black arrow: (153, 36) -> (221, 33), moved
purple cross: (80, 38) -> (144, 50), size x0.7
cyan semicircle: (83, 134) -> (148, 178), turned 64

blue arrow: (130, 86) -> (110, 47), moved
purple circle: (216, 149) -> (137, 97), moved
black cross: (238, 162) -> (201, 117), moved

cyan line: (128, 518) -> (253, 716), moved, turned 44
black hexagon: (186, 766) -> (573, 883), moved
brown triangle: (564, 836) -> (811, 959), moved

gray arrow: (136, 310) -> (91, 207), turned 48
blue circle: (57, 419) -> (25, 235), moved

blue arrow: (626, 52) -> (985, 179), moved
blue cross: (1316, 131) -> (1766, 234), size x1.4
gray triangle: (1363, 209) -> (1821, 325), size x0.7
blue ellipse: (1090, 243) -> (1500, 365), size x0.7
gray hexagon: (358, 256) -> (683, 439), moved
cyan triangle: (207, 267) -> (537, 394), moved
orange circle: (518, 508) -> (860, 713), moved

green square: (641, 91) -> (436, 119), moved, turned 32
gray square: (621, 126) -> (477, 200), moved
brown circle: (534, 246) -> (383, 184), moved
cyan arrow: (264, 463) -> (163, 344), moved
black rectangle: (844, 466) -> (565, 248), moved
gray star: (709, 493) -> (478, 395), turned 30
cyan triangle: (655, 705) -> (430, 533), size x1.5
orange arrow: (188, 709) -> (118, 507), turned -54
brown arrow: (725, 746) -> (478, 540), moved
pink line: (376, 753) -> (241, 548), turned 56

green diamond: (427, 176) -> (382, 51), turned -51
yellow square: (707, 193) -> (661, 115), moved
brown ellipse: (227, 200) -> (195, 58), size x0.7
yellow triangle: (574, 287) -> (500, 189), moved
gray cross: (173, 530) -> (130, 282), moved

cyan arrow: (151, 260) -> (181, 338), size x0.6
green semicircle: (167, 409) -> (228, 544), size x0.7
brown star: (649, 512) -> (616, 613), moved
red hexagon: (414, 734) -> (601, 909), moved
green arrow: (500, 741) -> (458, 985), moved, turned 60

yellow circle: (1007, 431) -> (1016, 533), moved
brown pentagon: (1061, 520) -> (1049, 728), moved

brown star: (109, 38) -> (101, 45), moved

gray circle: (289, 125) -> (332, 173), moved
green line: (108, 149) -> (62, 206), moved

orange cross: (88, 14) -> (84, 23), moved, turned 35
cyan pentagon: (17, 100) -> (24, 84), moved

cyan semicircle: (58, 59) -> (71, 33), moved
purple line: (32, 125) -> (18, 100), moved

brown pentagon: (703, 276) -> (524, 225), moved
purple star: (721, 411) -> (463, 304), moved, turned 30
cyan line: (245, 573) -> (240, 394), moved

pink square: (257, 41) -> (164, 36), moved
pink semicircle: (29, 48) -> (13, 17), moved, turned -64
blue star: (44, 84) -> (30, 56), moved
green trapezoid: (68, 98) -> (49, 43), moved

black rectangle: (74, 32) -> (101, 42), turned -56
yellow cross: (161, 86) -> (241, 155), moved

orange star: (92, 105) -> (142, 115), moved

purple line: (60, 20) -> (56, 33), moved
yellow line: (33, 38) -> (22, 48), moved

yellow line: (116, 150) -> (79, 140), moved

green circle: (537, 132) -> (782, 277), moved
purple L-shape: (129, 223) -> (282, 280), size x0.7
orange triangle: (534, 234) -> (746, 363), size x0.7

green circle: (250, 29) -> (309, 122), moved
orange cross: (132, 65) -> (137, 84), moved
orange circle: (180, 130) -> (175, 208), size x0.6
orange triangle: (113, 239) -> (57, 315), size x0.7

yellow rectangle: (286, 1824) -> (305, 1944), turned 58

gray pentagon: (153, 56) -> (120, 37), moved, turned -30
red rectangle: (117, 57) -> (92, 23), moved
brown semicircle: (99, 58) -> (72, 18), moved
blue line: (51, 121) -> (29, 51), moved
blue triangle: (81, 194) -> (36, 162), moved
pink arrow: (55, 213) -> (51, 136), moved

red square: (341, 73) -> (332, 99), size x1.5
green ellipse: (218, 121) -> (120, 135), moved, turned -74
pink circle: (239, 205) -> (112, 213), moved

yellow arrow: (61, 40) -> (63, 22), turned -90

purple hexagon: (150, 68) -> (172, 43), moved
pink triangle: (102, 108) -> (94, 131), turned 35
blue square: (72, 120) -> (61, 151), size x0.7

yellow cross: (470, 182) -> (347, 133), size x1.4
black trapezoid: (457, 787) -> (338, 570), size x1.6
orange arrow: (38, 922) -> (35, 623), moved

○ ○ ○ ○

**Your goal:** In the lines above, spot each one that contains the word "trapezoid" and copy it.

**Completed exercise:**
green trapezoid: (68, 98) -> (49, 43), moved
black trapezoid: (457, 787) -> (338, 570), size x1.6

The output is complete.